### Work to be completed
Search the records for the word "left" and copy each line in which it appears.

### Source information
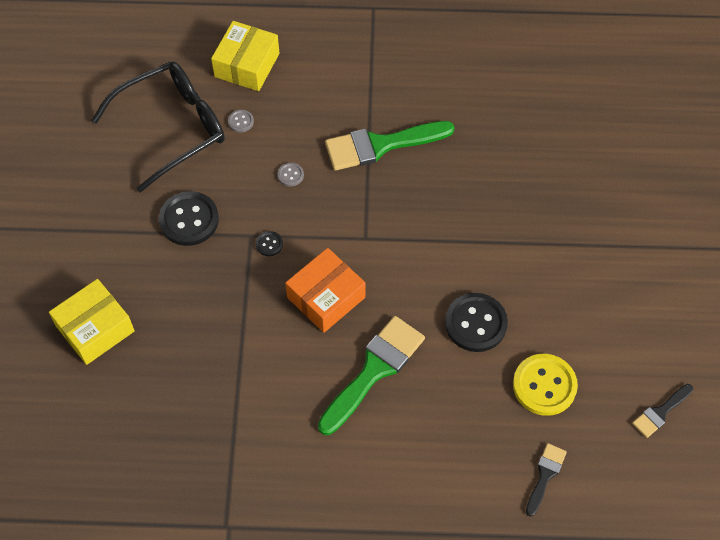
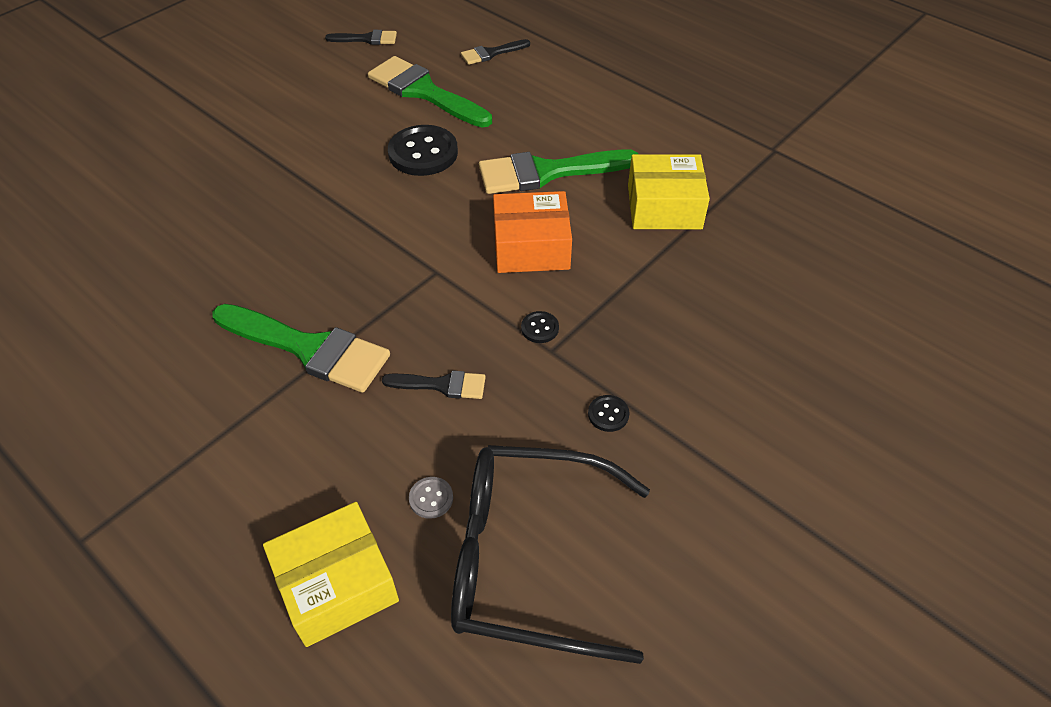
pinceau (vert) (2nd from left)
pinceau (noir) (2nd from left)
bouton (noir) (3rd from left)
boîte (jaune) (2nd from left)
==
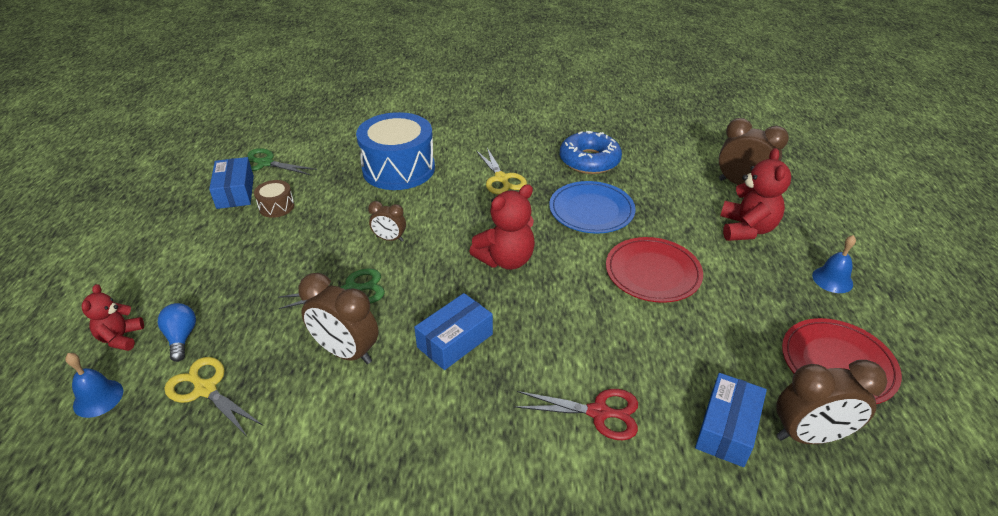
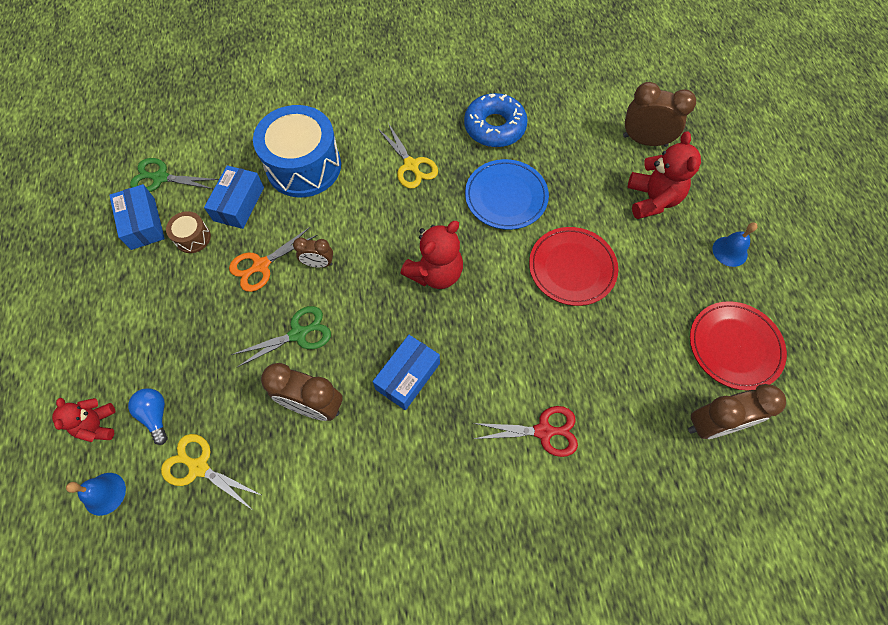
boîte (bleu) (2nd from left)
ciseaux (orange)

### Task output
pinceau (vert) (2nd from left)
pinceau (noir) (2nd from left)
bouton (noir) (3rd from left)
boîte (jaune) (2nd from left)
boîte (bleu) (2nd from left)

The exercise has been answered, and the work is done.